## YOUR GOAL
Your transcription must include every record word for word and no pictures.

## GIVEN DATA
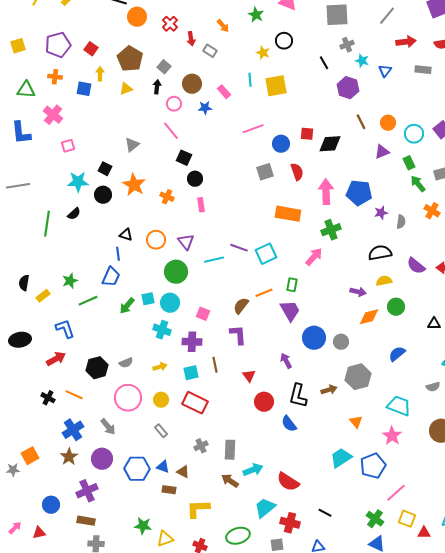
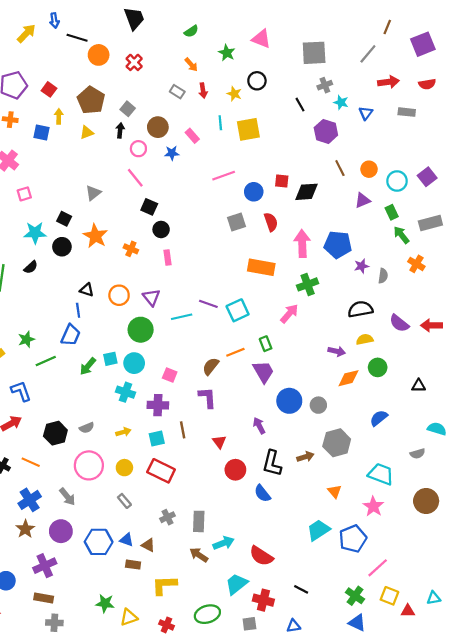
red arrow: (191, 39) -> (203, 91), moved
green rectangle: (292, 285) -> (266, 344), turned -32

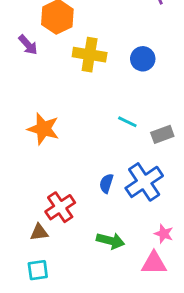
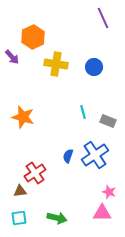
cyan line: (127, 122) -> (83, 112), turned 48
gray rectangle: (162, 134) -> (108, 121), turned 42
green arrow: (111, 241) -> (57, 218), moved

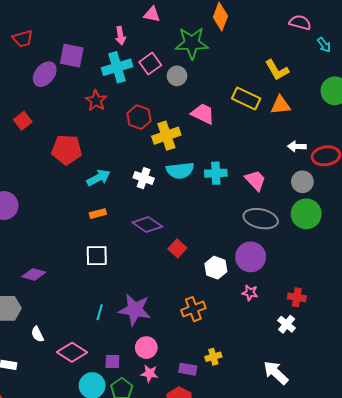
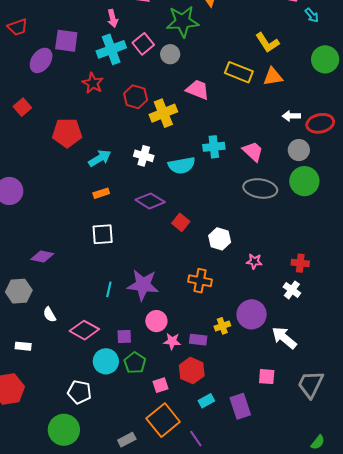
cyan semicircle: (180, 171) -> (182, 165), moved
purple circle: (251, 257) -> (252, 314), moved
orange cross: (193, 309) -> (200, 281), turned 35
pink star: (149, 373) -> (172, 341), moved

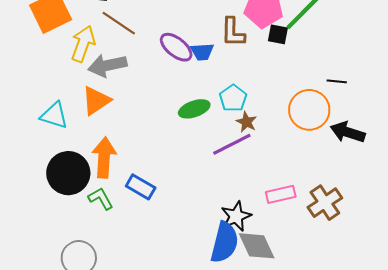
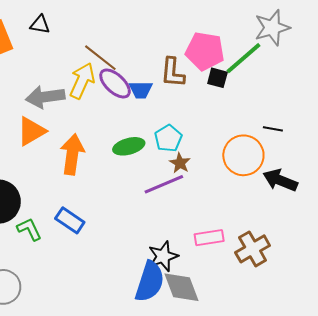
brown line: (119, 23) -> (100, 58), moved
yellow arrow: (83, 44) -> (82, 81), moved
orange arrow: (104, 157) -> (72, 154), moved

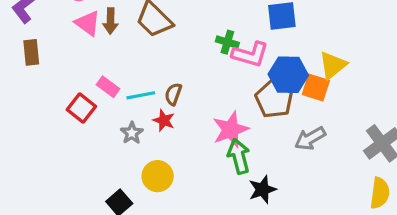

## EXERCISE RESPONSE
red arrow: (191, 39) -> (203, 91), moved
green rectangle: (292, 285) -> (266, 344), turned -32

cyan line: (127, 122) -> (83, 112), turned 48
gray rectangle: (162, 134) -> (108, 121), turned 42
green arrow: (111, 241) -> (57, 218), moved

cyan semicircle: (180, 171) -> (182, 165), moved
purple circle: (251, 257) -> (252, 314), moved
orange cross: (193, 309) -> (200, 281), turned 35
pink star: (149, 373) -> (172, 341), moved

brown line: (119, 23) -> (100, 58), moved
yellow arrow: (83, 44) -> (82, 81), moved
orange arrow: (104, 157) -> (72, 154), moved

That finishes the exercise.